Exercise
Output all entries precisely.

Provided records
┏━━

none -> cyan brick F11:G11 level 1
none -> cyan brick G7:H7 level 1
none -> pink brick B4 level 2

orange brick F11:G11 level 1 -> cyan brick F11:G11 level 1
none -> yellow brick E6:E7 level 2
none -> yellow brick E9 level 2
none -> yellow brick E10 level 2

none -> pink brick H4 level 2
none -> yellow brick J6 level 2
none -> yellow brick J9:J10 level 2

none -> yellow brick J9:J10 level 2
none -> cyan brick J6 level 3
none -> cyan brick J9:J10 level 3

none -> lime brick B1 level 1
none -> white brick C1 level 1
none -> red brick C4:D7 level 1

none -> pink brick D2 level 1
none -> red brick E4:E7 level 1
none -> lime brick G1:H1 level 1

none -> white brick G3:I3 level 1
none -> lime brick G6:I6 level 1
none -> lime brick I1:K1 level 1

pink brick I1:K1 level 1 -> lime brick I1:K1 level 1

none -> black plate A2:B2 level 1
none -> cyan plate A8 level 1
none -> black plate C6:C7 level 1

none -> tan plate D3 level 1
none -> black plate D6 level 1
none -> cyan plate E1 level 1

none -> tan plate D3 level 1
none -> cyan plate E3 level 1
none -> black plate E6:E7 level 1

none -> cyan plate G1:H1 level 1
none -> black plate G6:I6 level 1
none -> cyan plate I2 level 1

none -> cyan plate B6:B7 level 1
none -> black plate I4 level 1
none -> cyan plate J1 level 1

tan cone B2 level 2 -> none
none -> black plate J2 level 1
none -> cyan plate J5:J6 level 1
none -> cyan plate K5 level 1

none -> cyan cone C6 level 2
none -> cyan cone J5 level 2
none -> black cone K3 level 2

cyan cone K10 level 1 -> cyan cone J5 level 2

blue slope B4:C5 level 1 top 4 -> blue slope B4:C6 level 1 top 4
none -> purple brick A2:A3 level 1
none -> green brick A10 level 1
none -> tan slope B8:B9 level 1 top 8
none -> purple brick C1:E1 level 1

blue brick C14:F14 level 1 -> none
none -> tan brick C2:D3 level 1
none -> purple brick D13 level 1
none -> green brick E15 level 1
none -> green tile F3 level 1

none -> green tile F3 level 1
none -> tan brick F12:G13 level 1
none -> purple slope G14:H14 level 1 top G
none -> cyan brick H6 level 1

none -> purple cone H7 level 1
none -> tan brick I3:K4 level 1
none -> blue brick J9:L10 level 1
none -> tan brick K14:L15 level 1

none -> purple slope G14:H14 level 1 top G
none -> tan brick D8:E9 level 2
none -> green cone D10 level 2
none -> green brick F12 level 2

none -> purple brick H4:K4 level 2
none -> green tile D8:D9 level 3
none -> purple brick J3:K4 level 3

┗━━

Result for this exercise
none -> cyan brick F11:G11 level 1
none -> cyan brick G7:H7 level 1
none -> pink brick B4 level 2

orange brick F11:G11 level 1 -> cyan brick F11:G11 level 1
none -> yellow brick E6:E7 level 2
none -> yellow brick E9 level 2
none -> yellow brick E10 level 2

none -> pink brick H4 level 2
none -> yellow brick J6 level 2
none -> yellow brick J9:J10 level 2

none -> yellow brick J9:J10 level 2
none -> cyan brick J6 level 3
none -> cyan brick J9:J10 level 3

none -> lime brick B1 level 1
none -> white brick C1 level 1
none -> red brick C4:D7 level 1

none -> pink brick D2 level 1
none -> red brick E4:E7 level 1
none -> lime brick G1:H1 level 1

none -> white brick G3:I3 level 1
none -> lime brick G6:I6 level 1
none -> lime brick I1:K1 level 1

pink brick I1:K1 level 1 -> lime brick I1:K1 level 1

none -> black plate A2:B2 level 1
none -> cyan plate A8 level 1
none -> black plate C6:C7 level 1

none -> tan plate D3 level 1
none -> black plate D6 level 1
none -> cyan plate E1 level 1

none -> tan plate D3 level 1
none -> cyan plate E3 level 1
none -> black plate E6:E7 level 1

none -> cyan plate G1:H1 level 1
none -> black plate G6:I6 level 1
none -> cyan plate I2 level 1

none -> cyan plate B6:B7 level 1
none -> black plate I4 level 1
none -> cyan plate J1 level 1

tan cone B2 level 2 -> none
none -> black plate J2 level 1
none -> cyan plate J5:J6 level 1
none -> cyan plate K5 level 1

none -> cyan cone C6 level 2
none -> cyan cone J5 level 2
none -> black cone K3 level 2

cyan cone K10 level 1 -> cyan cone J5 level 2

blue slope B4:C5 level 1 top 4 -> blue slope B4:C6 level 1 top 4
none -> purple brick A2:A3 level 1
none -> green brick A10 level 1
none -> tan slope B8:B9 level 1 top 8
none -> purple brick C1:E1 level 1

blue brick C14:F14 level 1 -> none
none -> tan brick C2:D3 level 1
none -> purple brick D13 level 1
none -> green brick E15 level 1
none -> green tile F3 level 1

none -> green tile F3 level 1
none -> tan brick F12:G13 level 1
none -> purple slope G14:H14 level 1 top G
none -> cyan brick H6 level 1

none -> purple cone H7 level 1
none -> tan brick I3:K4 level 1
none -> blue brick J9:L10 level 1
none -> tan brick K14:L15 level 1

none -> purple slope G14:H14 level 1 top G
none -> tan brick D8:E9 level 2
none -> green cone D10 level 2
none -> green brick F12 level 2

none -> purple brick H4:K4 level 2
none -> green tile D8:D9 level 3
none -> purple brick J3:K4 level 3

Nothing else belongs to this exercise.